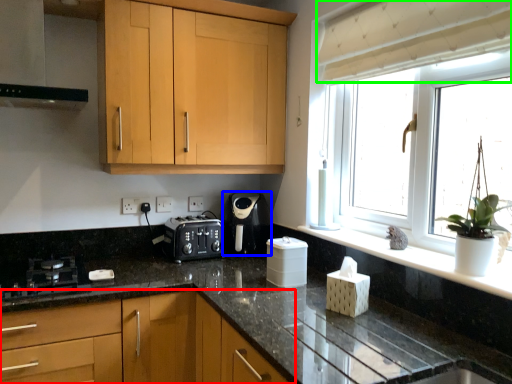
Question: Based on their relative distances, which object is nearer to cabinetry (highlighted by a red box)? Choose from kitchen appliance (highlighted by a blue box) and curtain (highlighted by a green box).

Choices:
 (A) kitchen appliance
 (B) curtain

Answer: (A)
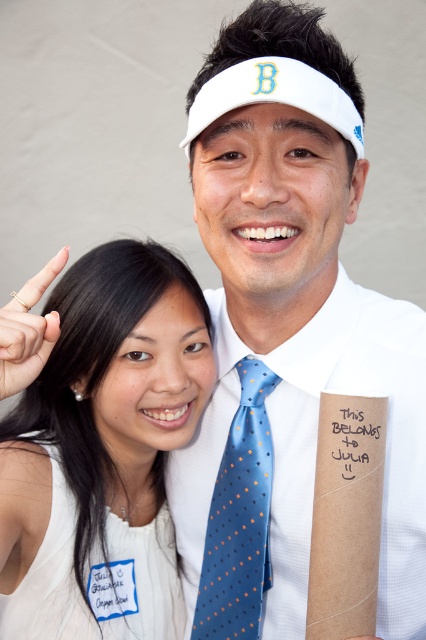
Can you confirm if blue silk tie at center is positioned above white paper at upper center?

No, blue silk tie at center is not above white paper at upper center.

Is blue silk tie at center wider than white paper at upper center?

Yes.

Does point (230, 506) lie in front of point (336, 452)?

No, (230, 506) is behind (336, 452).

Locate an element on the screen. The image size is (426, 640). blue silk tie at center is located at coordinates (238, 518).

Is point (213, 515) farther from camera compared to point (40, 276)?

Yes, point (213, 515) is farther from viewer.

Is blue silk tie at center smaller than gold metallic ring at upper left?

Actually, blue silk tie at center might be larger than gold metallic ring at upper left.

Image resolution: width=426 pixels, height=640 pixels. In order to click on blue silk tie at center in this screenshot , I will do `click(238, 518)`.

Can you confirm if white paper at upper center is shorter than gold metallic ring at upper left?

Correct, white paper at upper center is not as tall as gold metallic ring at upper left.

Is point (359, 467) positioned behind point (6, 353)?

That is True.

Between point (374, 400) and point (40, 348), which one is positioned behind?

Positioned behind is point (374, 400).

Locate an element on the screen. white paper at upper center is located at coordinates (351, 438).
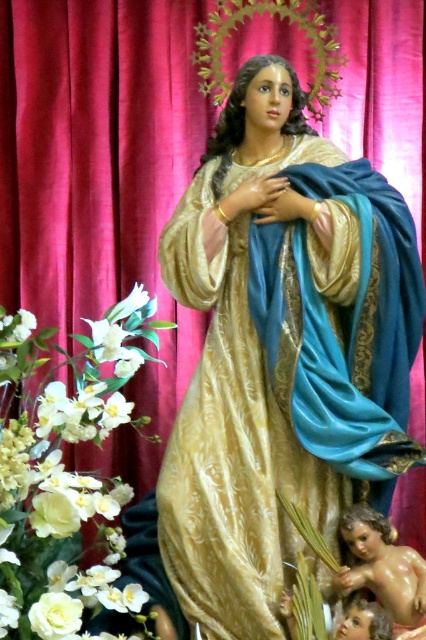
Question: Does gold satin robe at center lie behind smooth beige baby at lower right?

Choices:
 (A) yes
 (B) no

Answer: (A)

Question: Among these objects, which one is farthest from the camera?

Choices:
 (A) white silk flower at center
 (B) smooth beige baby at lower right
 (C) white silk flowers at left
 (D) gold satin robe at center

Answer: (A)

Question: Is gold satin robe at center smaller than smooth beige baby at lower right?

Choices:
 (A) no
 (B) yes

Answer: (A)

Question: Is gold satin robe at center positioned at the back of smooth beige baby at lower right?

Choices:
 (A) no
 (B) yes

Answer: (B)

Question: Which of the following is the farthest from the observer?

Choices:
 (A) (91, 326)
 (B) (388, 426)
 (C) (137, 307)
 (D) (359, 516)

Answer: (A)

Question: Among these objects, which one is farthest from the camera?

=-=-=-=-=

### Exercise requirements
Return each line of the entries above that contains the word "smooth". Case matters.

### Solution to this exercise
Question: Does gold satin robe at center lie behind smooth beige baby at lower right?
 (B) smooth beige baby at lower right
Question: Is gold satin robe at center smaller than smooth beige baby at lower right?
Question: Is gold satin robe at center positioned at the back of smooth beige baby at lower right?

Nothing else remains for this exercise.